▸ **INSTRUCTIONS TO FOLLOW**
The records below must be transcribed exactly, with each picture left out.

[Difference listings]
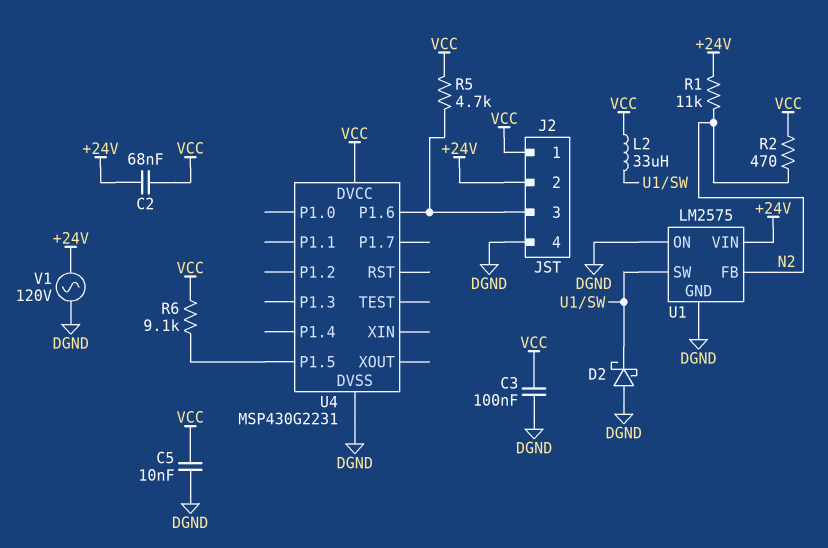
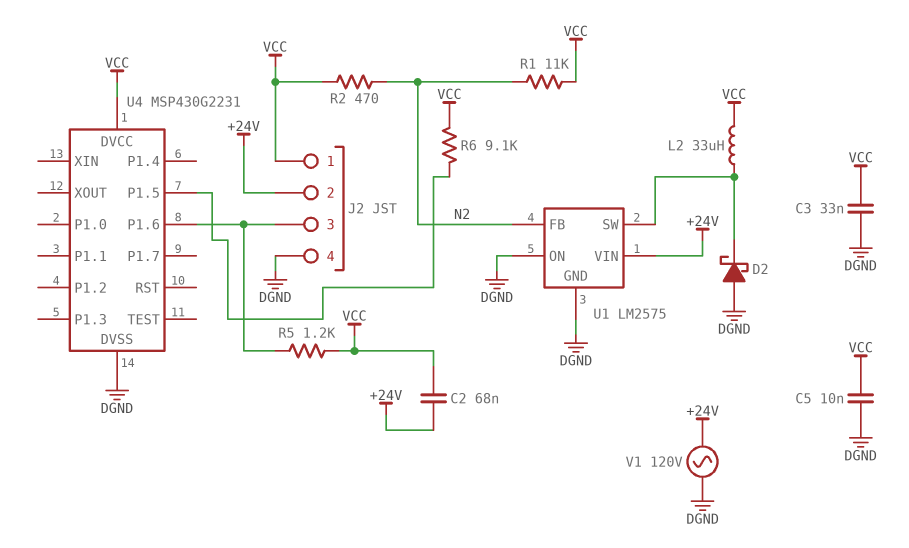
C3: 100nF (DGND, VCC) -> 33nF (DGND, VCC)
R1: 11k (+24V, N2) -> 11k (N2, VCC)
R5: 4.7k (J2/3, VCC) -> 1.2k (J2/3, VCC)

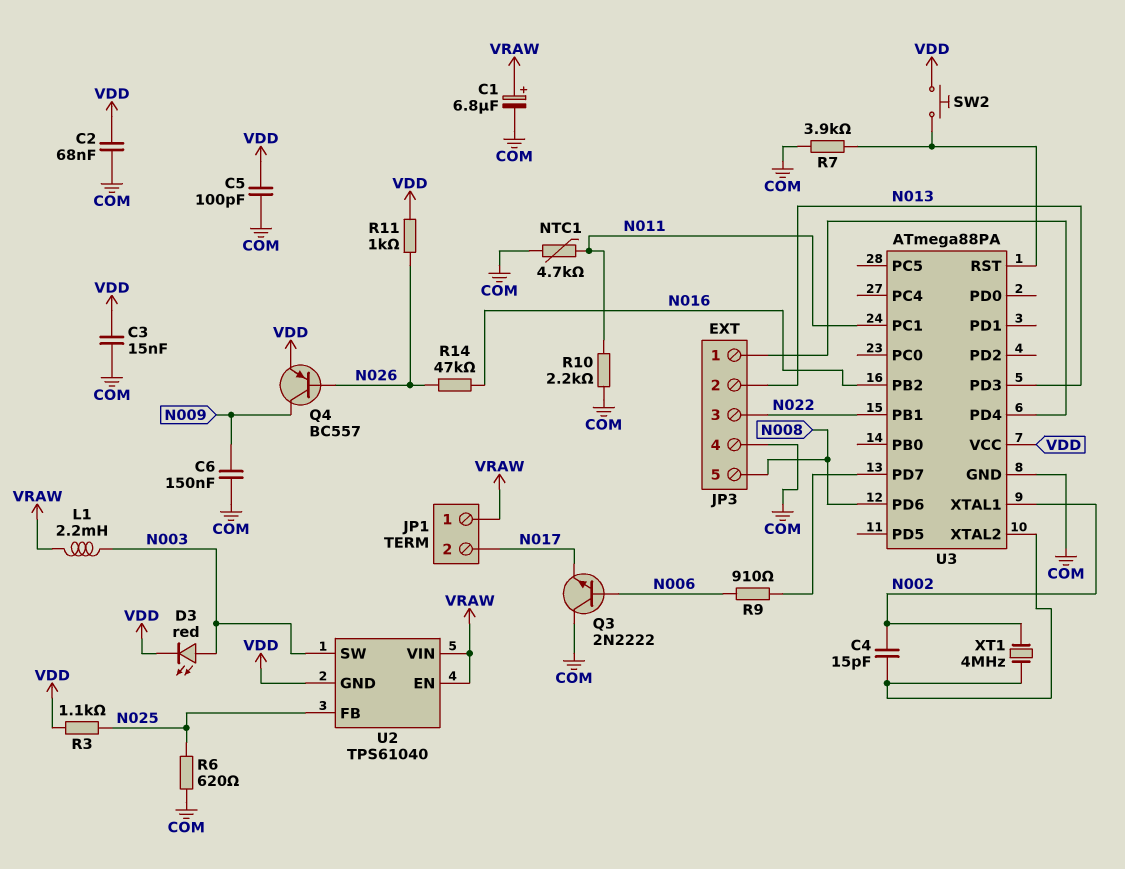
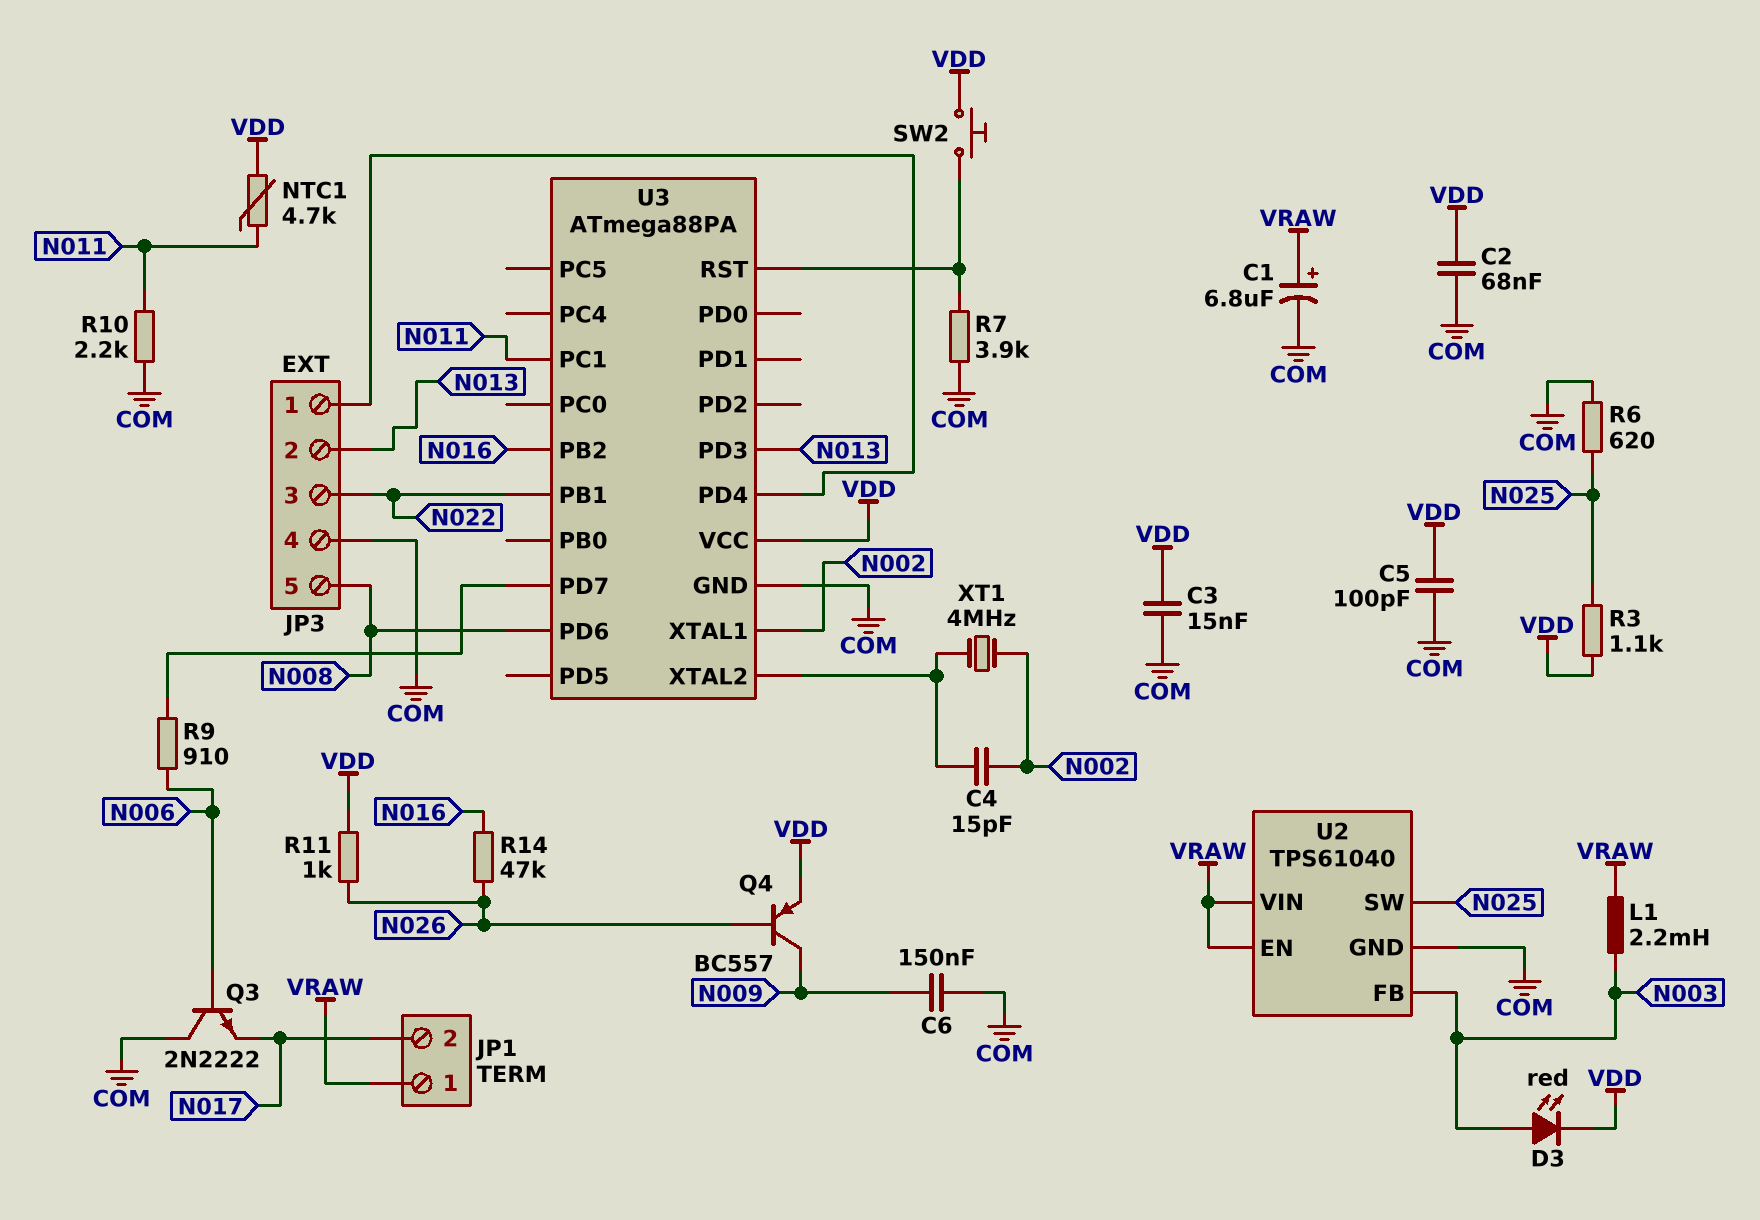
NTC1: 4.7k (COM, N011) -> 4.7k (N011, VDD)
U2 pin FB: N025 -> N003
U2 pin GND: VDD -> COM
U2 pin SW: N003 -> N025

▸ **RESULT FOR THIS TASK**
C3: 100nF (DGND, VCC) -> 33nF (DGND, VCC)
R1: 11k (+24V, N2) -> 11k (N2, VCC)
R5: 4.7k (J2/3, VCC) -> 1.2k (J2/3, VCC)

NTC1: 4.7k (COM, N011) -> 4.7k (N011, VDD)
U2 pin FB: N025 -> N003
U2 pin GND: VDD -> COM
U2 pin SW: N003 -> N025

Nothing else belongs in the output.